**** Material provided ****

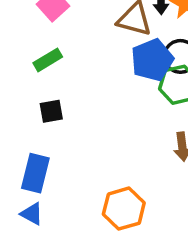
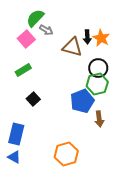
blue pentagon: (152, 60) -> (82, 101), moved
black square: (51, 111) -> (33, 99), moved, turned -32

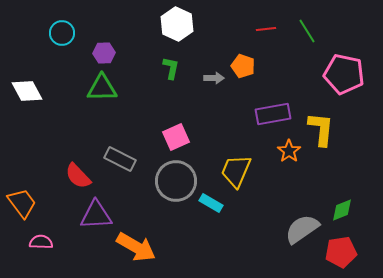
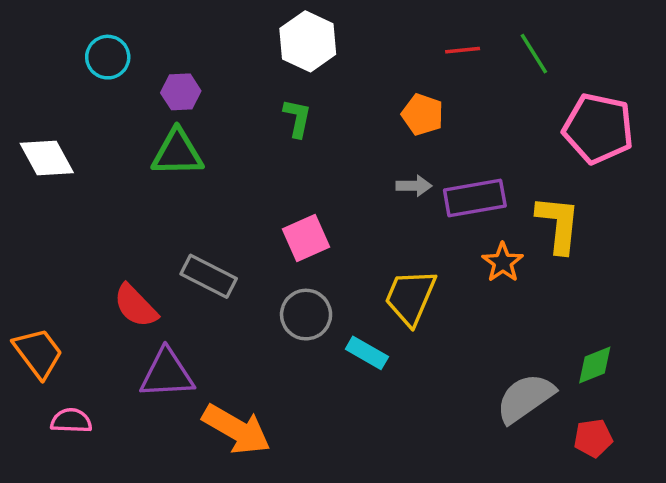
gray arrow: (214, 78) -> (414, 186), moved
gray circle: (176, 181) -> (306, 315), size x0.7
red pentagon: (341, 252) -> (593, 438), size x0.7

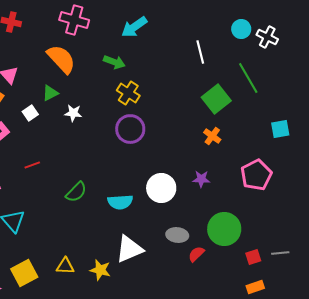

****

What you should do:
Restate word for word the lines from the one containing "gray arrow: (214, 78) -> (414, 186), moved" through the end of the material above, both included, and nothing besides; drop the pictures.

Response to the task:
gray arrow: (214, 78) -> (414, 186), moved
gray circle: (176, 181) -> (306, 315), size x0.7
red pentagon: (341, 252) -> (593, 438), size x0.7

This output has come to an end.